*** Opening Records to process ***

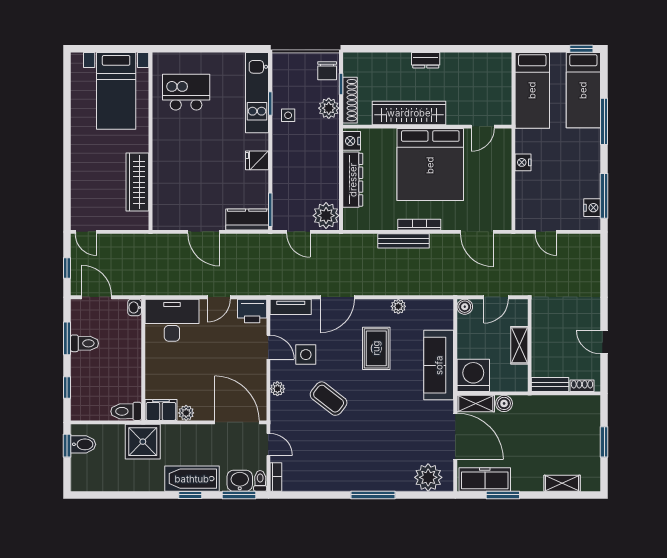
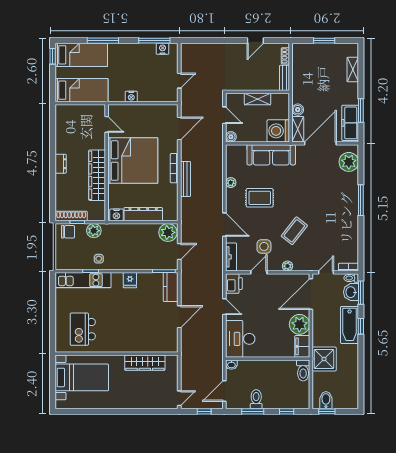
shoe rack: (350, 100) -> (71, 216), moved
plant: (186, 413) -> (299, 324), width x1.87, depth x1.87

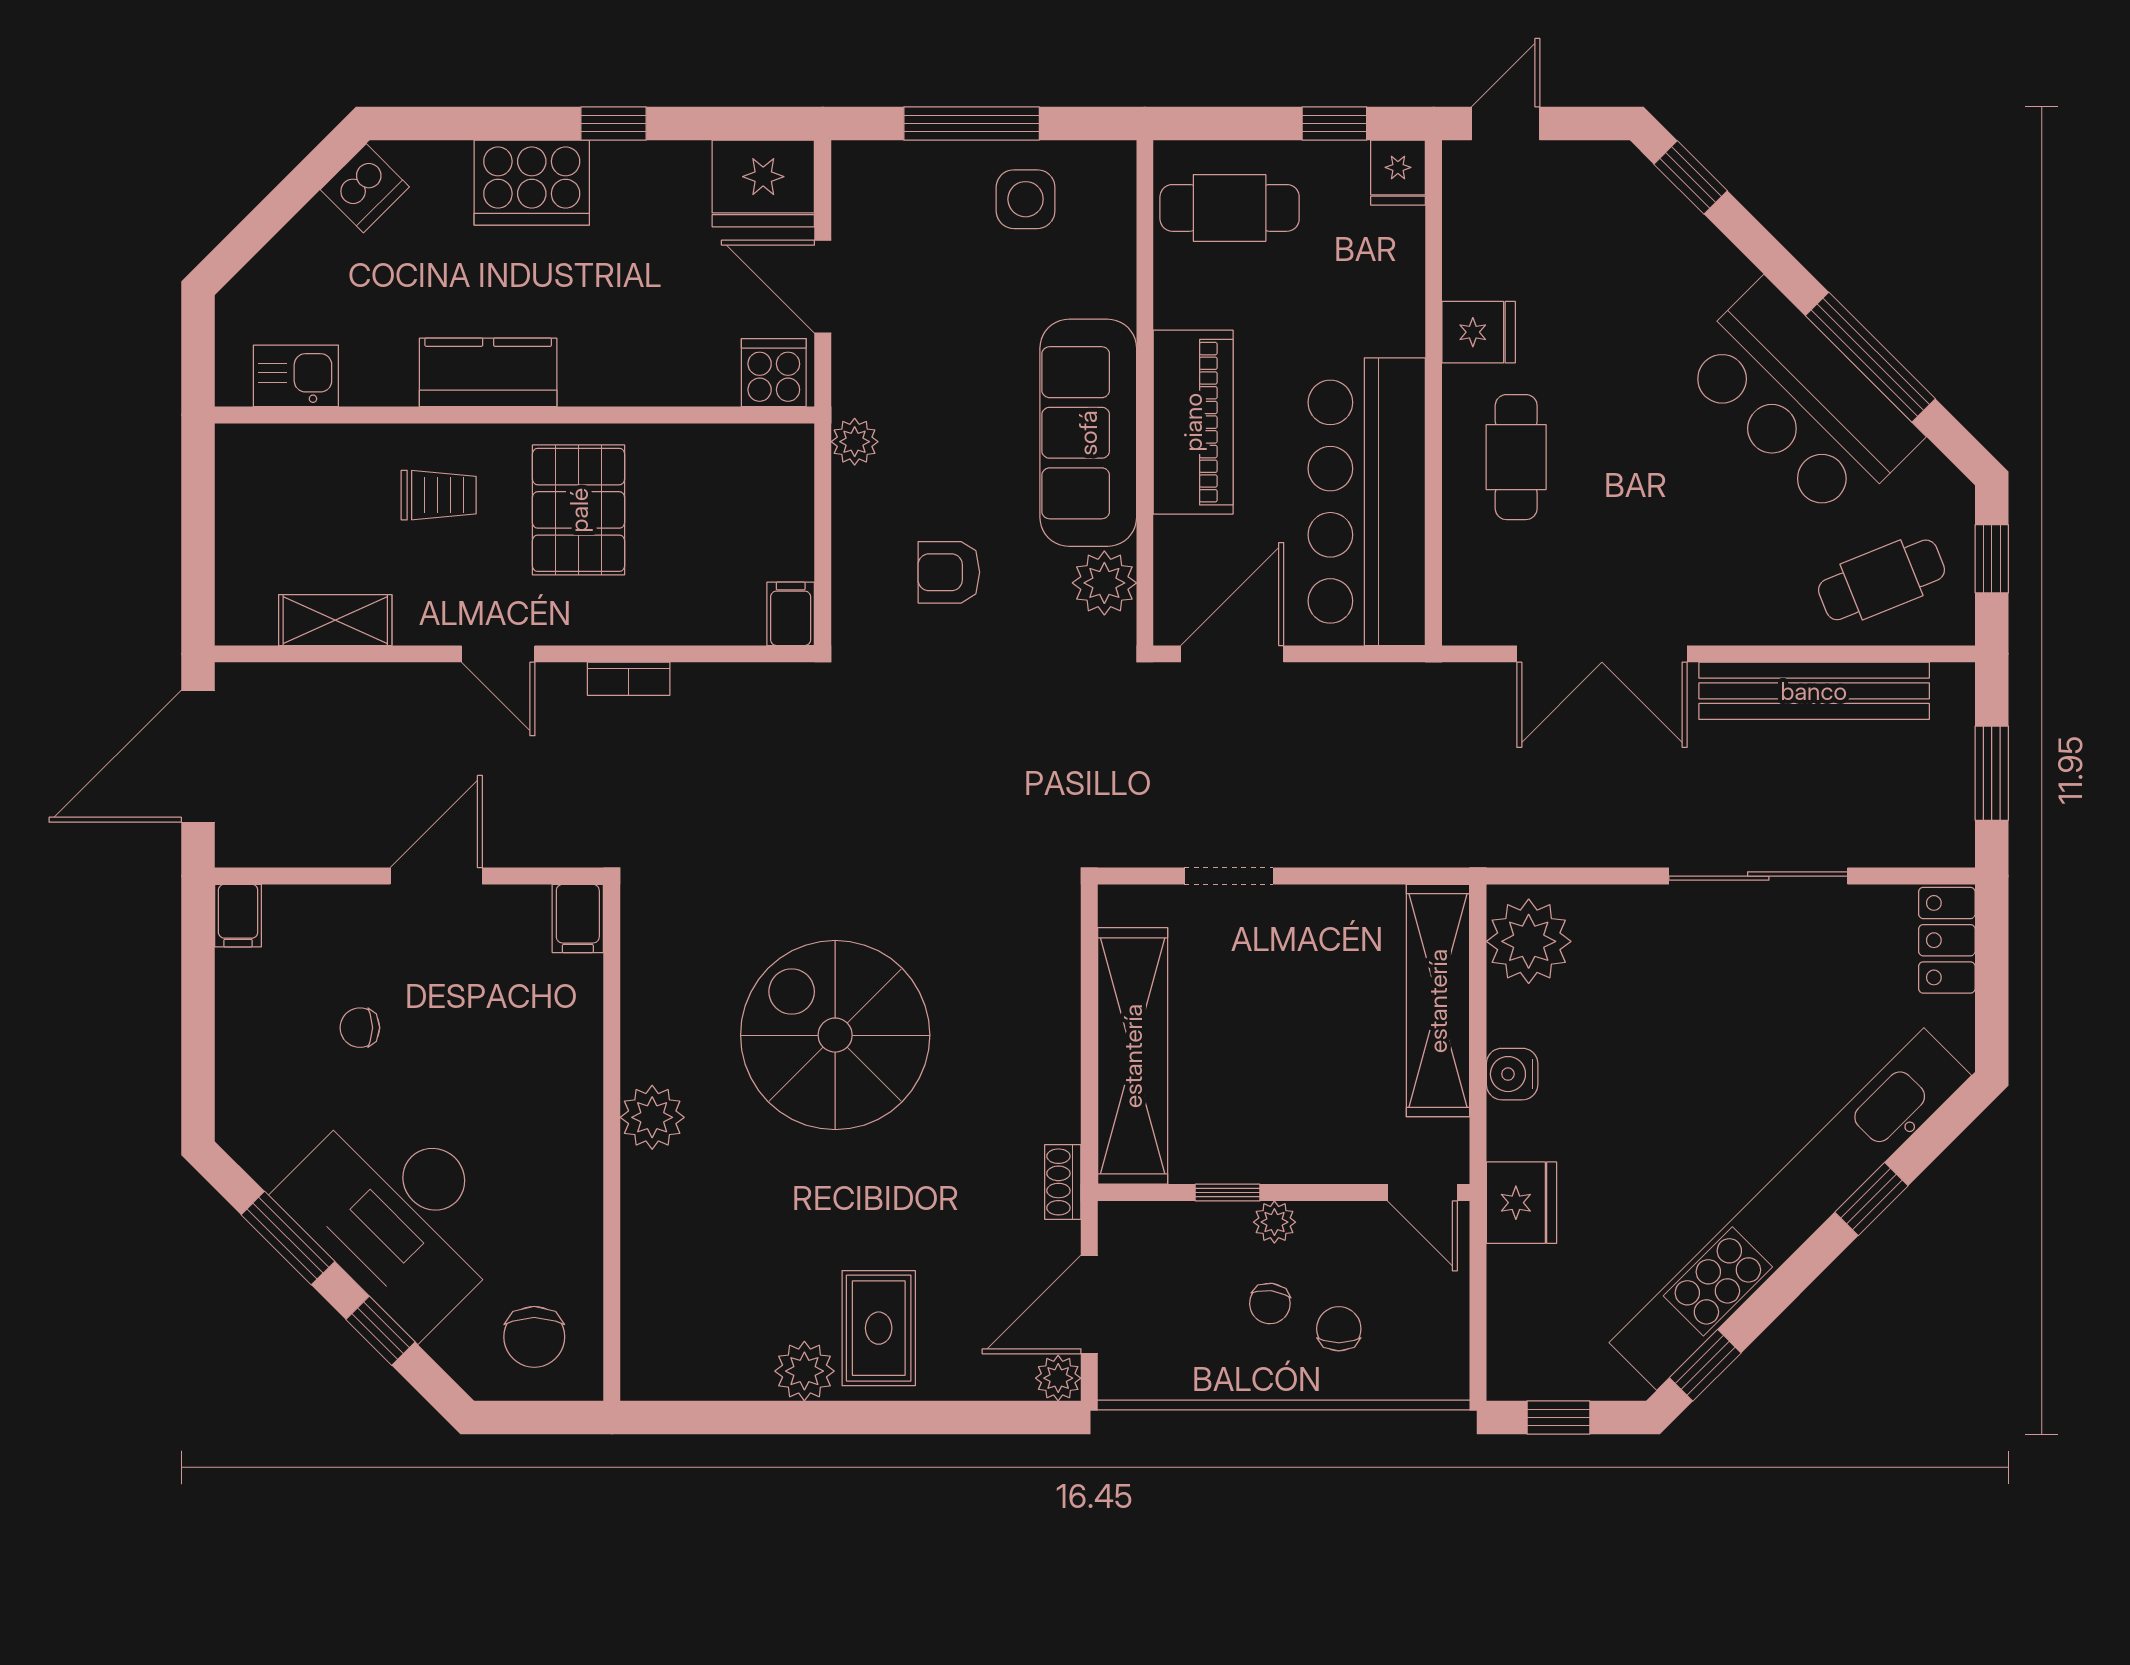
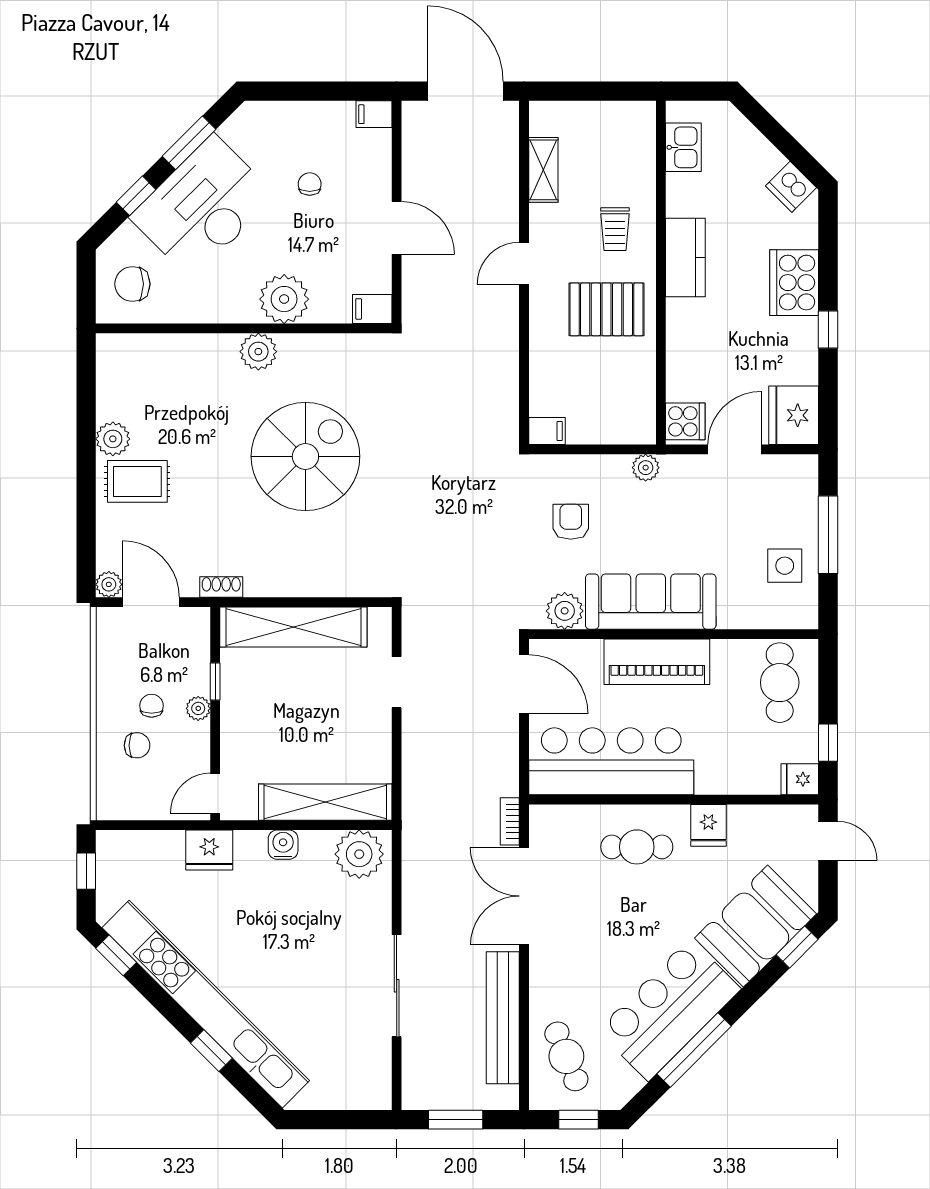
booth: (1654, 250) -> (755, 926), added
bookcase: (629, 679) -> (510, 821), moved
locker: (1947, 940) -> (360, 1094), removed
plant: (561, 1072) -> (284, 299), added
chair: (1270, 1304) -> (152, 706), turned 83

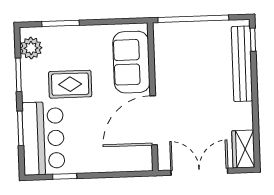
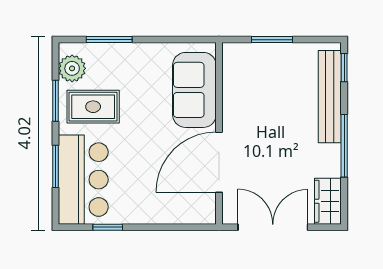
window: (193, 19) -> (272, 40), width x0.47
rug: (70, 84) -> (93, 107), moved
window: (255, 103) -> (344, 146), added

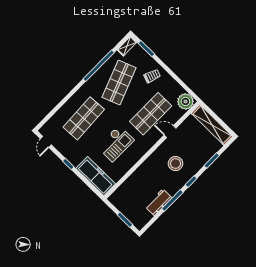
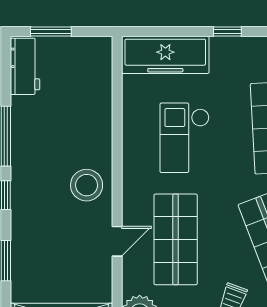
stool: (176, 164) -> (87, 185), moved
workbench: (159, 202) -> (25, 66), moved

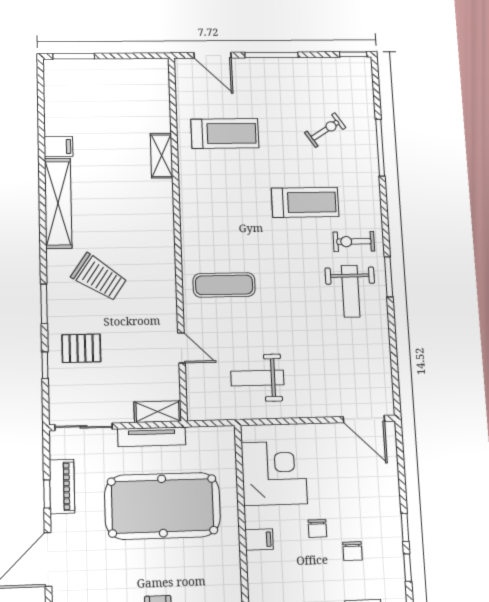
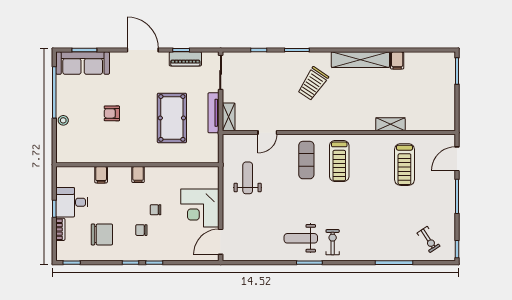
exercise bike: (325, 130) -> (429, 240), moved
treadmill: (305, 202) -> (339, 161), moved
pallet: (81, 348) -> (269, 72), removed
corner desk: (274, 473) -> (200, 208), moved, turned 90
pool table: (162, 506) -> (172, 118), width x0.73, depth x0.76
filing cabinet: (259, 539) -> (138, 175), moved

*** Closing Records to process ***

Output every entry verbatim but skip the pictures.

shoe rack: (350, 100) -> (71, 216), moved
plant: (186, 413) -> (299, 324), width x1.87, depth x1.87

booth: (1654, 250) -> (755, 926), added
bookcase: (629, 679) -> (510, 821), moved
locker: (1947, 940) -> (360, 1094), removed
plant: (561, 1072) -> (284, 299), added
chair: (1270, 1304) -> (152, 706), turned 83

window: (193, 19) -> (272, 40), width x0.47
rug: (70, 84) -> (93, 107), moved
window: (255, 103) -> (344, 146), added

stool: (176, 164) -> (87, 185), moved
workbench: (159, 202) -> (25, 66), moved

exercise bike: (325, 130) -> (429, 240), moved
treadmill: (305, 202) -> (339, 161), moved
pallet: (81, 348) -> (269, 72), removed
corner desk: (274, 473) -> (200, 208), moved, turned 90
pool table: (162, 506) -> (172, 118), width x0.73, depth x0.76
filing cabinet: (259, 539) -> (138, 175), moved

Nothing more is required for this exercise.